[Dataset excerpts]
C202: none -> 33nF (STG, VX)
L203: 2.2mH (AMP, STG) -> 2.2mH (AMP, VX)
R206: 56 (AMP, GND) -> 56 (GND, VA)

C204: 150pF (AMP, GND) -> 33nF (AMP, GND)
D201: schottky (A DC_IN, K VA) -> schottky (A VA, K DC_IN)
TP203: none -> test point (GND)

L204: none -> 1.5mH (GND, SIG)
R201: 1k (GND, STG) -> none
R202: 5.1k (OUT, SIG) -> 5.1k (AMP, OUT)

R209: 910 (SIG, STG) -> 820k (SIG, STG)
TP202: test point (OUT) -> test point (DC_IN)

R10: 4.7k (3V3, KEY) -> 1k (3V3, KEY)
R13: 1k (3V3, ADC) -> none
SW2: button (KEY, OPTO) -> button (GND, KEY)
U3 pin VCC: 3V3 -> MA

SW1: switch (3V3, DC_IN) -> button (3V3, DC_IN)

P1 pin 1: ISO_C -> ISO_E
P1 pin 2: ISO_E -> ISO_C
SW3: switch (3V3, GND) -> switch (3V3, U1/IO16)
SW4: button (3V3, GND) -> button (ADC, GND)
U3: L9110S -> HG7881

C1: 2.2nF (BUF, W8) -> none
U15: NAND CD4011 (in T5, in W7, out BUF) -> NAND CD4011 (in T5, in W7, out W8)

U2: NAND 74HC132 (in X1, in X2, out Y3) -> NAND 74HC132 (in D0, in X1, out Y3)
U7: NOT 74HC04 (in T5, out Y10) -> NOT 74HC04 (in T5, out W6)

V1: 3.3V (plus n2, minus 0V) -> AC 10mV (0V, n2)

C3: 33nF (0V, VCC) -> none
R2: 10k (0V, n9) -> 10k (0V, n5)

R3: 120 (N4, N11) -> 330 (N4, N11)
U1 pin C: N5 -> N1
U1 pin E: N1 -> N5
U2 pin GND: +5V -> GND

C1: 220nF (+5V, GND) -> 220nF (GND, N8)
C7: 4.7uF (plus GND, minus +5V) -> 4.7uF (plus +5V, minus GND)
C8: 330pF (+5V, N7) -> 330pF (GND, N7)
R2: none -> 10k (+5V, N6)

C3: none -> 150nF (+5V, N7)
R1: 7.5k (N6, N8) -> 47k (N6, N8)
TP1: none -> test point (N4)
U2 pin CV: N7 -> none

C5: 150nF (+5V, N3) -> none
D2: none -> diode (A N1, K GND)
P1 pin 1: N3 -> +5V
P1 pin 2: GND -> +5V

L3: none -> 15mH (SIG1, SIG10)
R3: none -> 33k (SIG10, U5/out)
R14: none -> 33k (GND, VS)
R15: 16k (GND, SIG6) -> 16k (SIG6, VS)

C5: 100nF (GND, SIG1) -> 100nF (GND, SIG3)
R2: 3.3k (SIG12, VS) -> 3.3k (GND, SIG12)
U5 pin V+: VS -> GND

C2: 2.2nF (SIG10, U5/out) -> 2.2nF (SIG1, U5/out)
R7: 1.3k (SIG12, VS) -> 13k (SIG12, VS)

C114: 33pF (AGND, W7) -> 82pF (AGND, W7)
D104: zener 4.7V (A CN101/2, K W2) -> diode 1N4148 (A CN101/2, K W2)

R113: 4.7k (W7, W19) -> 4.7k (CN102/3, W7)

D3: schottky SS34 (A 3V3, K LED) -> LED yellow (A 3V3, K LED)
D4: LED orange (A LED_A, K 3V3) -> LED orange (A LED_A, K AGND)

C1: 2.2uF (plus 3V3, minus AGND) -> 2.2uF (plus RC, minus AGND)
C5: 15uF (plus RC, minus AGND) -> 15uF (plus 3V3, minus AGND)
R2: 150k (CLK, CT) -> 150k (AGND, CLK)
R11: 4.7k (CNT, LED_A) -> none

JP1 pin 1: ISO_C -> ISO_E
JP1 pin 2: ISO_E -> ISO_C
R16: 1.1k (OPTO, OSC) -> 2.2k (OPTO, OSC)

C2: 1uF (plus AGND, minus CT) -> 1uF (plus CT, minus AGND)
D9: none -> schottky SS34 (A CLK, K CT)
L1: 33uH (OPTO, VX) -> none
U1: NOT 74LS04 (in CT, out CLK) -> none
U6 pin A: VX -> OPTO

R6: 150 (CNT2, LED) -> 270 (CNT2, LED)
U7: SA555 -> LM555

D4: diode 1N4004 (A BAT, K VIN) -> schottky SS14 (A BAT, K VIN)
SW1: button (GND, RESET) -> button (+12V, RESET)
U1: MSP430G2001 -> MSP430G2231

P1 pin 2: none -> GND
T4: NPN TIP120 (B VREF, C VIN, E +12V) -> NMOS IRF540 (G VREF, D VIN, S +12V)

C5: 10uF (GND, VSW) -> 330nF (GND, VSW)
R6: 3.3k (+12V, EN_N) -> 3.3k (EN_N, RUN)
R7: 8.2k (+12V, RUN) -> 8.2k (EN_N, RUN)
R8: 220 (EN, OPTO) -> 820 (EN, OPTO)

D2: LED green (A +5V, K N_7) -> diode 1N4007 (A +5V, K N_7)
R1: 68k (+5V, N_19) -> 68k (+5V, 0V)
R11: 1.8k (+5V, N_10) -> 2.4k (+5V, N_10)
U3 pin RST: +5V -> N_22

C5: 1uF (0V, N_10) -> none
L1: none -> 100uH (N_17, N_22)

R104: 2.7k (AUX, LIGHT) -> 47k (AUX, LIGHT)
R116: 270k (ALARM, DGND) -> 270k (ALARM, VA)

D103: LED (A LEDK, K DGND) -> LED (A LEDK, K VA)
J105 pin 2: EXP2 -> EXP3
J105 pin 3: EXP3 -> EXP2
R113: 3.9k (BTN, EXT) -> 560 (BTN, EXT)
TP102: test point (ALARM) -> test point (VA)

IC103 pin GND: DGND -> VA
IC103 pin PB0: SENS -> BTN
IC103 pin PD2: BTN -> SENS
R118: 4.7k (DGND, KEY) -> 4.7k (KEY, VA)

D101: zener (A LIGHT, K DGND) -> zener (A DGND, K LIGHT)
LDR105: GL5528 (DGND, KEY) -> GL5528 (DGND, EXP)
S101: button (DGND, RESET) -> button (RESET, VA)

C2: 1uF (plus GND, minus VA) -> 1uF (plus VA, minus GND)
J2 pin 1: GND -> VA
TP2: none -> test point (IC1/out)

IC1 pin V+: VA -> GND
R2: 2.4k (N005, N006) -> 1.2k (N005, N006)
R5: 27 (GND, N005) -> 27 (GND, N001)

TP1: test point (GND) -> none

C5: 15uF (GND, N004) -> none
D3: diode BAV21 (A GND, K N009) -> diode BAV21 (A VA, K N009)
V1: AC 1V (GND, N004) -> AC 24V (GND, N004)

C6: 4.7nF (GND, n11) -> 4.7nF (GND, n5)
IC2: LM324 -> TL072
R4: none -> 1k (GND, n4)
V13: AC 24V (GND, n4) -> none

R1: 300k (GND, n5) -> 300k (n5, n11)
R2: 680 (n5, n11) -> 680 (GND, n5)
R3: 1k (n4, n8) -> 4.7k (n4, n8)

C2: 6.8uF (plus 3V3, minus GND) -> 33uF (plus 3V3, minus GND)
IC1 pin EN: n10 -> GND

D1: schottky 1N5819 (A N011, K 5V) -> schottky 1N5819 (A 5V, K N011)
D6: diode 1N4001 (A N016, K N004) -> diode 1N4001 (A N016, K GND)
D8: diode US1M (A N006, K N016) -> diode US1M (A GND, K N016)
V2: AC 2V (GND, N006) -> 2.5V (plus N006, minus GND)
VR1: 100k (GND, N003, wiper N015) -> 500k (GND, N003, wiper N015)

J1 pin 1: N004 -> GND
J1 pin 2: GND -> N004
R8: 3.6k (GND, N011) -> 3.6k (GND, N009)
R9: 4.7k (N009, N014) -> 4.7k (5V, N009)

- Required action
So that nothing is lost, write out each record exactly as it appears above.

- Task result
C202: none -> 33nF (STG, VX)
L203: 2.2mH (AMP, STG) -> 2.2mH (AMP, VX)
R206: 56 (AMP, GND) -> 56 (GND, VA)

C204: 150pF (AMP, GND) -> 33nF (AMP, GND)
D201: schottky (A DC_IN, K VA) -> schottky (A VA, K DC_IN)
TP203: none -> test point (GND)

L204: none -> 1.5mH (GND, SIG)
R201: 1k (GND, STG) -> none
R202: 5.1k (OUT, SIG) -> 5.1k (AMP, OUT)

R209: 910 (SIG, STG) -> 820k (SIG, STG)
TP202: test point (OUT) -> test point (DC_IN)

R10: 4.7k (3V3, KEY) -> 1k (3V3, KEY)
R13: 1k (3V3, ADC) -> none
SW2: button (KEY, OPTO) -> button (GND, KEY)
U3 pin VCC: 3V3 -> MA

SW1: switch (3V3, DC_IN) -> button (3V3, DC_IN)

P1 pin 1: ISO_C -> ISO_E
P1 pin 2: ISO_E -> ISO_C
SW3: switch (3V3, GND) -> switch (3V3, U1/IO16)
SW4: button (3V3, GND) -> button (ADC, GND)
U3: L9110S -> HG7881

C1: 2.2nF (BUF, W8) -> none
U15: NAND CD4011 (in T5, in W7, out BUF) -> NAND CD4011 (in T5, in W7, out W8)

U2: NAND 74HC132 (in X1, in X2, out Y3) -> NAND 74HC132 (in D0, in X1, out Y3)
U7: NOT 74HC04 (in T5, out Y10) -> NOT 74HC04 (in T5, out W6)

V1: 3.3V (plus n2, minus 0V) -> AC 10mV (0V, n2)

C3: 33nF (0V, VCC) -> none
R2: 10k (0V, n9) -> 10k (0V, n5)

R3: 120 (N4, N11) -> 330 (N4, N11)
U1 pin C: N5 -> N1
U1 pin E: N1 -> N5
U2 pin GND: +5V -> GND

C1: 220nF (+5V, GND) -> 220nF (GND, N8)
C7: 4.7uF (plus GND, minus +5V) -> 4.7uF (plus +5V, minus GND)
C8: 330pF (+5V, N7) -> 330pF (GND, N7)
R2: none -> 10k (+5V, N6)

C3: none -> 150nF (+5V, N7)
R1: 7.5k (N6, N8) -> 47k (N6, N8)
TP1: none -> test point (N4)
U2 pin CV: N7 -> none

C5: 150nF (+5V, N3) -> none
D2: none -> diode (A N1, K GND)
P1 pin 1: N3 -> +5V
P1 pin 2: GND -> +5V

L3: none -> 15mH (SIG1, SIG10)
R3: none -> 33k (SIG10, U5/out)
R14: none -> 33k (GND, VS)
R15: 16k (GND, SIG6) -> 16k (SIG6, VS)

C5: 100nF (GND, SIG1) -> 100nF (GND, SIG3)
R2: 3.3k (SIG12, VS) -> 3.3k (GND, SIG12)
U5 pin V+: VS -> GND

C2: 2.2nF (SIG10, U5/out) -> 2.2nF (SIG1, U5/out)
R7: 1.3k (SIG12, VS) -> 13k (SIG12, VS)

C114: 33pF (AGND, W7) -> 82pF (AGND, W7)
D104: zener 4.7V (A CN101/2, K W2) -> diode 1N4148 (A CN101/2, K W2)

R113: 4.7k (W7, W19) -> 4.7k (CN102/3, W7)

D3: schottky SS34 (A 3V3, K LED) -> LED yellow (A 3V3, K LED)
D4: LED orange (A LED_A, K 3V3) -> LED orange (A LED_A, K AGND)

C1: 2.2uF (plus 3V3, minus AGND) -> 2.2uF (plus RC, minus AGND)
C5: 15uF (plus RC, minus AGND) -> 15uF (plus 3V3, minus AGND)
R2: 150k (CLK, CT) -> 150k (AGND, CLK)
R11: 4.7k (CNT, LED_A) -> none

JP1 pin 1: ISO_C -> ISO_E
JP1 pin 2: ISO_E -> ISO_C
R16: 1.1k (OPTO, OSC) -> 2.2k (OPTO, OSC)

C2: 1uF (plus AGND, minus CT) -> 1uF (plus CT, minus AGND)
D9: none -> schottky SS34 (A CLK, K CT)
L1: 33uH (OPTO, VX) -> none
U1: NOT 74LS04 (in CT, out CLK) -> none
U6 pin A: VX -> OPTO

R6: 150 (CNT2, LED) -> 270 (CNT2, LED)
U7: SA555 -> LM555

D4: diode 1N4004 (A BAT, K VIN) -> schottky SS14 (A BAT, K VIN)
SW1: button (GND, RESET) -> button (+12V, RESET)
U1: MSP430G2001 -> MSP430G2231

P1 pin 2: none -> GND
T4: NPN TIP120 (B VREF, C VIN, E +12V) -> NMOS IRF540 (G VREF, D VIN, S +12V)

C5: 10uF (GND, VSW) -> 330nF (GND, VSW)
R6: 3.3k (+12V, EN_N) -> 3.3k (EN_N, RUN)
R7: 8.2k (+12V, RUN) -> 8.2k (EN_N, RUN)
R8: 220 (EN, OPTO) -> 820 (EN, OPTO)

D2: LED green (A +5V, K N_7) -> diode 1N4007 (A +5V, K N_7)
R1: 68k (+5V, N_19) -> 68k (+5V, 0V)
R11: 1.8k (+5V, N_10) -> 2.4k (+5V, N_10)
U3 pin RST: +5V -> N_22

C5: 1uF (0V, N_10) -> none
L1: none -> 100uH (N_17, N_22)

R104: 2.7k (AUX, LIGHT) -> 47k (AUX, LIGHT)
R116: 270k (ALARM, DGND) -> 270k (ALARM, VA)

D103: LED (A LEDK, K DGND) -> LED (A LEDK, K VA)
J105 pin 2: EXP2 -> EXP3
J105 pin 3: EXP3 -> EXP2
R113: 3.9k (BTN, EXT) -> 560 (BTN, EXT)
TP102: test point (ALARM) -> test point (VA)

IC103 pin GND: DGND -> VA
IC103 pin PB0: SENS -> BTN
IC103 pin PD2: BTN -> SENS
R118: 4.7k (DGND, KEY) -> 4.7k (KEY, VA)

D101: zener (A LIGHT, K DGND) -> zener (A DGND, K LIGHT)
LDR105: GL5528 (DGND, KEY) -> GL5528 (DGND, EXP)
S101: button (DGND, RESET) -> button (RESET, VA)

C2: 1uF (plus GND, minus VA) -> 1uF (plus VA, minus GND)
J2 pin 1: GND -> VA
TP2: none -> test point (IC1/out)

IC1 pin V+: VA -> GND
R2: 2.4k (N005, N006) -> 1.2k (N005, N006)
R5: 27 (GND, N005) -> 27 (GND, N001)

TP1: test point (GND) -> none

C5: 15uF (GND, N004) -> none
D3: diode BAV21 (A GND, K N009) -> diode BAV21 (A VA, K N009)
V1: AC 1V (GND, N004) -> AC 24V (GND, N004)

C6: 4.7nF (GND, n11) -> 4.7nF (GND, n5)
IC2: LM324 -> TL072
R4: none -> 1k (GND, n4)
V13: AC 24V (GND, n4) -> none

R1: 300k (GND, n5) -> 300k (n5, n11)
R2: 680 (n5, n11) -> 680 (GND, n5)
R3: 1k (n4, n8) -> 4.7k (n4, n8)

C2: 6.8uF (plus 3V3, minus GND) -> 33uF (plus 3V3, minus GND)
IC1 pin EN: n10 -> GND

D1: schottky 1N5819 (A N011, K 5V) -> schottky 1N5819 (A 5V, K N011)
D6: diode 1N4001 (A N016, K N004) -> diode 1N4001 (A N016, K GND)
D8: diode US1M (A N006, K N016) -> diode US1M (A GND, K N016)
V2: AC 2V (GND, N006) -> 2.5V (plus N006, minus GND)
VR1: 100k (GND, N003, wiper N015) -> 500k (GND, N003, wiper N015)

J1 pin 1: N004 -> GND
J1 pin 2: GND -> N004
R8: 3.6k (GND, N011) -> 3.6k (GND, N009)
R9: 4.7k (N009, N014) -> 4.7k (5V, N009)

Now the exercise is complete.